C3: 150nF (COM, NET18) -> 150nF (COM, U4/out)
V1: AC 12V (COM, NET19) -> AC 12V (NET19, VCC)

...

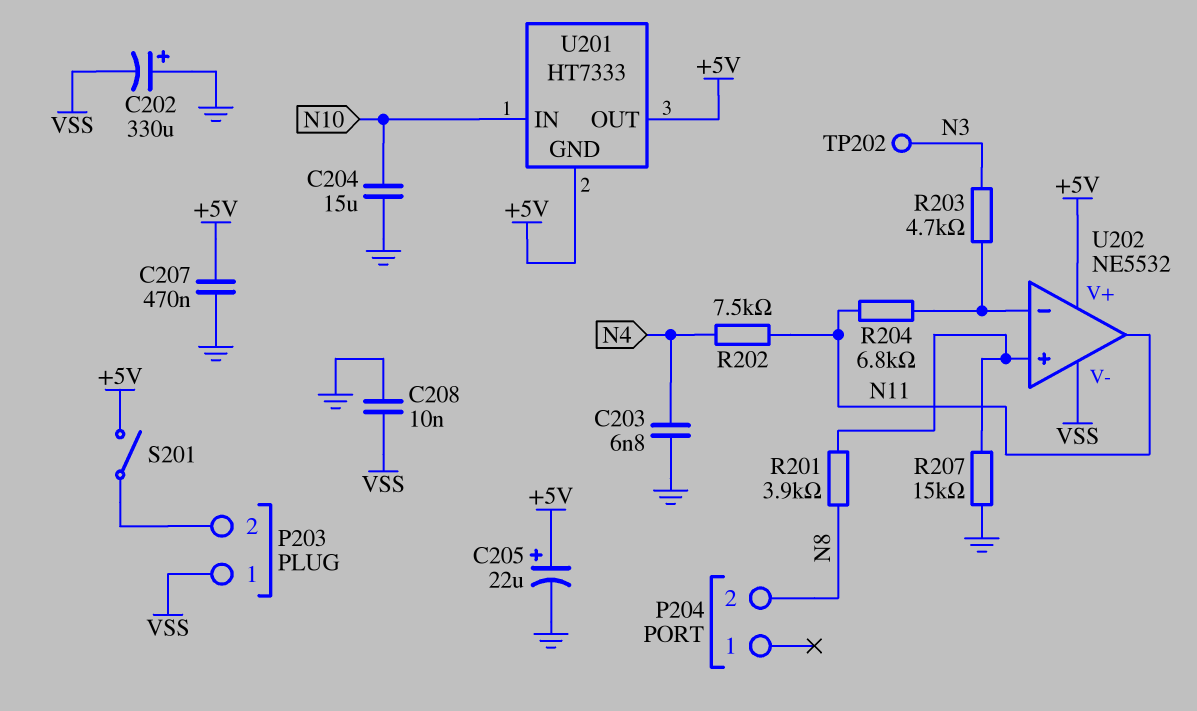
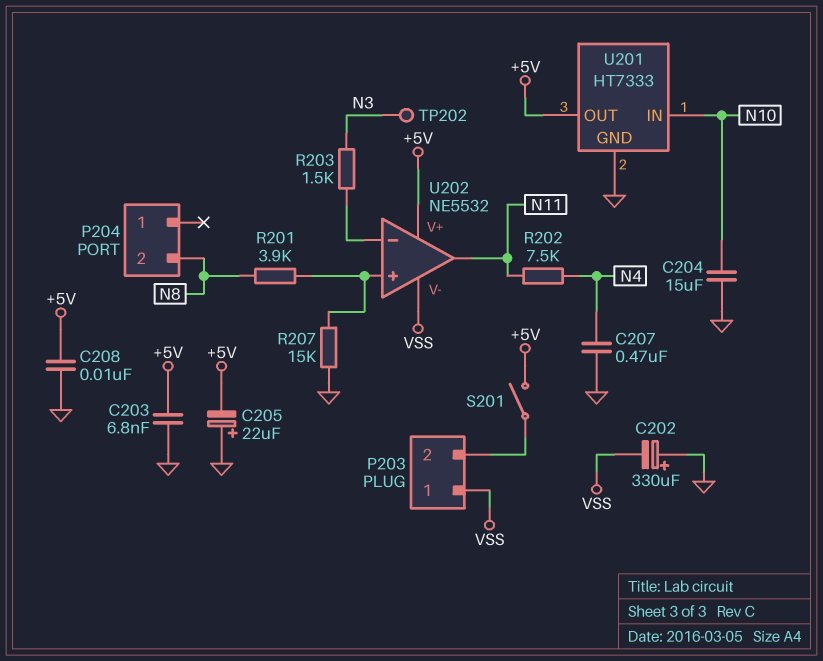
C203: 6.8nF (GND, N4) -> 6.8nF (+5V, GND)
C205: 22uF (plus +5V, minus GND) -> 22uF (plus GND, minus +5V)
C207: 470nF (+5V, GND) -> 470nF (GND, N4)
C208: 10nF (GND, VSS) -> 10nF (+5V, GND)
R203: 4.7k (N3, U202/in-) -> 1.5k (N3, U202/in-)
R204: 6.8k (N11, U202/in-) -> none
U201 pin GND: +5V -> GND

● **What you are asked to do**
In the data above, which lines lie between the line with "C3: 150nF (COM, NET18) -> 150nF (COM, U4/out)" and the line with "V1: AC 12V (COM, NET19)", inclusive? Print those lines exactly and nothing else.

● **Written answer**
C3: 150nF (COM, NET18) -> 150nF (COM, U4/out)
V1: AC 12V (COM, NET19) -> AC 12V (NET19, VCC)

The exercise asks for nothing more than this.